REQUEST:
Please revise the records below by replacing every "shiny black car" with "glossy black car" and keep everything else unchanged.

DATA TO PROCESS:
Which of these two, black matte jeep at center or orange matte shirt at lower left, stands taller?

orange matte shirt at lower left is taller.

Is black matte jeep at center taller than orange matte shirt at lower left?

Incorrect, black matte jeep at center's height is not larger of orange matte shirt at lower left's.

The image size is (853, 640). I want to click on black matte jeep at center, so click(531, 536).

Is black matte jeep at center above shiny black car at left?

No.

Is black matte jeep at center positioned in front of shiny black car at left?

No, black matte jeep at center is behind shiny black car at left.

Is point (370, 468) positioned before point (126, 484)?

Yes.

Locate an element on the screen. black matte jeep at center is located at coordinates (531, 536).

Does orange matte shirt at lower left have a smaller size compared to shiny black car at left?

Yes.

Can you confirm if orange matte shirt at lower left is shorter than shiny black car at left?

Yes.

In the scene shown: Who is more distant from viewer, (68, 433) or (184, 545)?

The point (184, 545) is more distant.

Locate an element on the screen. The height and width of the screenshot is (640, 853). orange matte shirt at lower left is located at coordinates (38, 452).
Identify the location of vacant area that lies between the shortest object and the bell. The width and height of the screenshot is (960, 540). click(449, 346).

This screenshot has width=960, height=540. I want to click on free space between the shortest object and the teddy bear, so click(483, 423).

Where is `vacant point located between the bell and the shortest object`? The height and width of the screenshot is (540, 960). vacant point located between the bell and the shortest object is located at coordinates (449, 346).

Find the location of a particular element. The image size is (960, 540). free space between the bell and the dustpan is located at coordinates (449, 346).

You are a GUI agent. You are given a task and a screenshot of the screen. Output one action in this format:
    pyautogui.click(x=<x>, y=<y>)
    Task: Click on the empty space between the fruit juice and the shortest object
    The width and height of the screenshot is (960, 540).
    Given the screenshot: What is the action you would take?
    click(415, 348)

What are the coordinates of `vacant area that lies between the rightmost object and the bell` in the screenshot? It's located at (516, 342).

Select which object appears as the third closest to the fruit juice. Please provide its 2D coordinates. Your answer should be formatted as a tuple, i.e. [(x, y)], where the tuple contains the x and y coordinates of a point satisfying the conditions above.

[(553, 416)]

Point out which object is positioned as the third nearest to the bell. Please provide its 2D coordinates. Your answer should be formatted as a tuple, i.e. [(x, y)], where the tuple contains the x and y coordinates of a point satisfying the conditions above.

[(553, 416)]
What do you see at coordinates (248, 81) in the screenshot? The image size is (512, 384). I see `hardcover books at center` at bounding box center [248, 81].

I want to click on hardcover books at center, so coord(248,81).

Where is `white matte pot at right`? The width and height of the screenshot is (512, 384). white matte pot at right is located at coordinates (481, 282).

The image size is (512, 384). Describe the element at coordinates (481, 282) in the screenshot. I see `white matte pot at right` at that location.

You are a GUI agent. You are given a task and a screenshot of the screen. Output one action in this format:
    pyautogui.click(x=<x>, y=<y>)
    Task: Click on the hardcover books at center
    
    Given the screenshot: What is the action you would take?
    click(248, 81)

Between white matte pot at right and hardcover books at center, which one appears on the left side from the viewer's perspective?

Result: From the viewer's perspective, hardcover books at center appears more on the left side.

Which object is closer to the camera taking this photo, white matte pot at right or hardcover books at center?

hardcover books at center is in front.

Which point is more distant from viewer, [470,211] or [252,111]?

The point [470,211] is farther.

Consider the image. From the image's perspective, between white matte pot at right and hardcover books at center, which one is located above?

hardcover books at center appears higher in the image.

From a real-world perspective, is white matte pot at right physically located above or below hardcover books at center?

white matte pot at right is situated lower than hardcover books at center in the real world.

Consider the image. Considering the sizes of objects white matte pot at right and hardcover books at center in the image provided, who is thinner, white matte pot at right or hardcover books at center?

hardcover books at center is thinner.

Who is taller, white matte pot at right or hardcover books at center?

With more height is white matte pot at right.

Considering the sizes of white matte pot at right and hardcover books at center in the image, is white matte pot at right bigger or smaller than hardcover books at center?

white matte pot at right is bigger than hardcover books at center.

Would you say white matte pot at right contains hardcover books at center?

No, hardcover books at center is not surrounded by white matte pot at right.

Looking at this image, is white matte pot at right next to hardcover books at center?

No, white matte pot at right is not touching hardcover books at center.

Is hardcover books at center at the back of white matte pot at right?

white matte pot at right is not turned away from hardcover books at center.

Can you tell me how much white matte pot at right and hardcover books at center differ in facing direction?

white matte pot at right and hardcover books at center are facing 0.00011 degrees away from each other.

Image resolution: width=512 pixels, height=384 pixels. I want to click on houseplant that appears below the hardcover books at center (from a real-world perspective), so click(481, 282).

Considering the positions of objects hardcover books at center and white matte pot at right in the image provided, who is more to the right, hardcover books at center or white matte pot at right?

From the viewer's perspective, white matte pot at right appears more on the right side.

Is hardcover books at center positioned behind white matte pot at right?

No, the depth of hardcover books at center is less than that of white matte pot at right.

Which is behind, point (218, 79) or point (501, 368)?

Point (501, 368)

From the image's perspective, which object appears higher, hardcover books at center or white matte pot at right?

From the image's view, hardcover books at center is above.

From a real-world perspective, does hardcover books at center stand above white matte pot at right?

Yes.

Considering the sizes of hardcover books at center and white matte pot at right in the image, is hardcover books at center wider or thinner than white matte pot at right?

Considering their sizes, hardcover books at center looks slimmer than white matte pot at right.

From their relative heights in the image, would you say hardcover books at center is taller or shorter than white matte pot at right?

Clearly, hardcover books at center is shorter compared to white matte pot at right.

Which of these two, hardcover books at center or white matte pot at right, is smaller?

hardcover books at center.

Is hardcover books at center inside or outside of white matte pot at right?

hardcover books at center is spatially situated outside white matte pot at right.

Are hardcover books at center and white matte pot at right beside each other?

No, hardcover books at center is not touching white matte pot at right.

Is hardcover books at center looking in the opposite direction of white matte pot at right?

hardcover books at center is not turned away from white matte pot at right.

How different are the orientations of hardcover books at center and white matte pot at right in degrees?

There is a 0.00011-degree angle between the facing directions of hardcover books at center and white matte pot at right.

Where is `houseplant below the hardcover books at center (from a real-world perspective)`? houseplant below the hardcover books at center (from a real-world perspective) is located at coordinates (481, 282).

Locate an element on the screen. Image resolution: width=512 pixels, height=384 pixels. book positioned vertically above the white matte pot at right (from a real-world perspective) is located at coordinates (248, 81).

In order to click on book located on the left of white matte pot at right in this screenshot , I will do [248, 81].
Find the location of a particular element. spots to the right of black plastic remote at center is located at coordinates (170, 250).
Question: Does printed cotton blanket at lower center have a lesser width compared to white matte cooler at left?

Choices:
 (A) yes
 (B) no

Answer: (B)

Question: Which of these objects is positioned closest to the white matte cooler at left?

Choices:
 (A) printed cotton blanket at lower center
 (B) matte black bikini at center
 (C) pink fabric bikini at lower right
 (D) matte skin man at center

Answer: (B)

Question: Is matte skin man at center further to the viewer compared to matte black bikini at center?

RESPONSE:
Which of these two, black matte jeep at center or orange matte shirt at lower left, stands taller?

orange matte shirt at lower left is taller.

Is black matte jeep at center taller than orange matte shirt at lower left?

Incorrect, black matte jeep at center's height is not larger of orange matte shirt at lower left's.

The image size is (853, 640). I want to click on black matte jeep at center, so click(531, 536).

Is black matte jeep at center above glossy black car at left?

No.

Is black matte jeep at center positioned in front of glossy black car at left?

No, black matte jeep at center is behind glossy black car at left.

Is point (370, 468) positioned before point (126, 484)?

Yes.

Locate an element on the screen. black matte jeep at center is located at coordinates (531, 536).

Does orange matte shirt at lower left have a smaller size compared to glossy black car at left?

Yes.

Can you confirm if orange matte shirt at lower left is shorter than glossy black car at left?

Yes.

In the scene shown: Who is more distant from viewer, (68, 433) or (184, 545)?

The point (184, 545) is more distant.

Locate an element on the screen. The height and width of the screenshot is (640, 853). orange matte shirt at lower left is located at coordinates (38, 452).
Identify the location of vacant area that lies between the shortest object and the bell. The width and height of the screenshot is (960, 540). click(449, 346).

This screenshot has width=960, height=540. I want to click on free space between the shortest object and the teddy bear, so click(483, 423).

Where is `vacant point located between the bell and the shortest object`? The height and width of the screenshot is (540, 960). vacant point located between the bell and the shortest object is located at coordinates (449, 346).

Find the location of a particular element. The image size is (960, 540). free space between the bell and the dustpan is located at coordinates (449, 346).

You are a GUI agent. You are given a task and a screenshot of the screen. Output one action in this format:
    pyautogui.click(x=<x>, y=<y>)
    Task: Click on the empty space between the fruit juice and the shortest object
    The width and height of the screenshot is (960, 540).
    Given the screenshot: What is the action you would take?
    click(415, 348)

What are the coordinates of `vacant area that lies between the rightmost object and the bell` in the screenshot? It's located at (516, 342).

Select which object appears as the third closest to the fruit juice. Please provide its 2D coordinates. Your answer should be formatted as a tuple, i.e. [(x, y)], where the tuple contains the x and y coordinates of a point satisfying the conditions above.

[(553, 416)]

Point out which object is positioned as the third nearest to the bell. Please provide its 2D coordinates. Your answer should be formatted as a tuple, i.e. [(x, y)], where the tuple contains the x and y coordinates of a point satisfying the conditions above.

[(553, 416)]
What do you see at coordinates (248, 81) in the screenshot? The image size is (512, 384). I see `hardcover books at center` at bounding box center [248, 81].

I want to click on hardcover books at center, so coord(248,81).

Where is `white matte pot at right`? The width and height of the screenshot is (512, 384). white matte pot at right is located at coordinates (481, 282).

The image size is (512, 384). Describe the element at coordinates (481, 282) in the screenshot. I see `white matte pot at right` at that location.

You are a GUI agent. You are given a task and a screenshot of the screen. Output one action in this format:
    pyautogui.click(x=<x>, y=<y>)
    Task: Click on the hardcover books at center
    
    Given the screenshot: What is the action you would take?
    click(248, 81)

Between white matte pot at right and hardcover books at center, which one appears on the left side from the viewer's perspective?

Result: From the viewer's perspective, hardcover books at center appears more on the left side.

Which object is closer to the camera taking this photo, white matte pot at right or hardcover books at center?

hardcover books at center is in front.

Which point is more distant from viewer, [470,211] or [252,111]?

The point [470,211] is farther.

Consider the image. From the image's perspective, between white matte pot at right and hardcover books at center, which one is located above?

hardcover books at center appears higher in the image.

From a real-world perspective, is white matte pot at right physically located above or below hardcover books at center?

white matte pot at right is situated lower than hardcover books at center in the real world.

Consider the image. Considering the sizes of objects white matte pot at right and hardcover books at center in the image provided, who is thinner, white matte pot at right or hardcover books at center?

hardcover books at center is thinner.

Who is taller, white matte pot at right or hardcover books at center?

With more height is white matte pot at right.

Considering the sizes of white matte pot at right and hardcover books at center in the image, is white matte pot at right bigger or smaller than hardcover books at center?

white matte pot at right is bigger than hardcover books at center.

Would you say white matte pot at right contains hardcover books at center?

No, hardcover books at center is not surrounded by white matte pot at right.

Looking at this image, is white matte pot at right next to hardcover books at center?

No, white matte pot at right is not touching hardcover books at center.

Is hardcover books at center at the back of white matte pot at right?

white matte pot at right is not turned away from hardcover books at center.

Can you tell me how much white matte pot at right and hardcover books at center differ in facing direction?

white matte pot at right and hardcover books at center are facing 0.00011 degrees away from each other.

Image resolution: width=512 pixels, height=384 pixels. I want to click on houseplant that appears below the hardcover books at center (from a real-world perspective), so click(481, 282).

Considering the positions of objects hardcover books at center and white matte pot at right in the image provided, who is more to the right, hardcover books at center or white matte pot at right?

From the viewer's perspective, white matte pot at right appears more on the right side.

Is hardcover books at center positioned behind white matte pot at right?

No, the depth of hardcover books at center is less than that of white matte pot at right.

Which is behind, point (218, 79) or point (501, 368)?

Point (501, 368)

From the image's perspective, which object appears higher, hardcover books at center or white matte pot at right?

From the image's view, hardcover books at center is above.

From a real-world perspective, does hardcover books at center stand above white matte pot at right?

Yes.

Considering the sizes of hardcover books at center and white matte pot at right in the image, is hardcover books at center wider or thinner than white matte pot at right?

Considering their sizes, hardcover books at center looks slimmer than white matte pot at right.

From their relative heights in the image, would you say hardcover books at center is taller or shorter than white matte pot at right?

Clearly, hardcover books at center is shorter compared to white matte pot at right.

Which of these two, hardcover books at center or white matte pot at right, is smaller?

hardcover books at center.

Is hardcover books at center inside or outside of white matte pot at right?

hardcover books at center is spatially situated outside white matte pot at right.

Are hardcover books at center and white matte pot at right beside each other?

No, hardcover books at center is not touching white matte pot at right.

Is hardcover books at center looking in the opposite direction of white matte pot at right?

hardcover books at center is not turned away from white matte pot at right.

How different are the orientations of hardcover books at center and white matte pot at right in degrees?

There is a 0.00011-degree angle between the facing directions of hardcover books at center and white matte pot at right.

Where is `houseplant below the hardcover books at center (from a real-world perspective)`? houseplant below the hardcover books at center (from a real-world perspective) is located at coordinates (481, 282).

Locate an element on the screen. Image resolution: width=512 pixels, height=384 pixels. book positioned vertically above the white matte pot at right (from a real-world perspective) is located at coordinates (248, 81).

In order to click on book located on the left of white matte pot at right in this screenshot , I will do [248, 81].
Find the location of a particular element. spots to the right of black plastic remote at center is located at coordinates (170, 250).
Question: Does printed cotton blanket at lower center have a lesser width compared to white matte cooler at left?

Choices:
 (A) yes
 (B) no

Answer: (B)

Question: Which of these objects is positioned closest to the white matte cooler at left?

Choices:
 (A) printed cotton blanket at lower center
 (B) matte black bikini at center
 (C) pink fabric bikini at lower right
 (D) matte skin man at center

Answer: (B)

Question: Is matte skin man at center further to the viewer compared to matte black bikini at center?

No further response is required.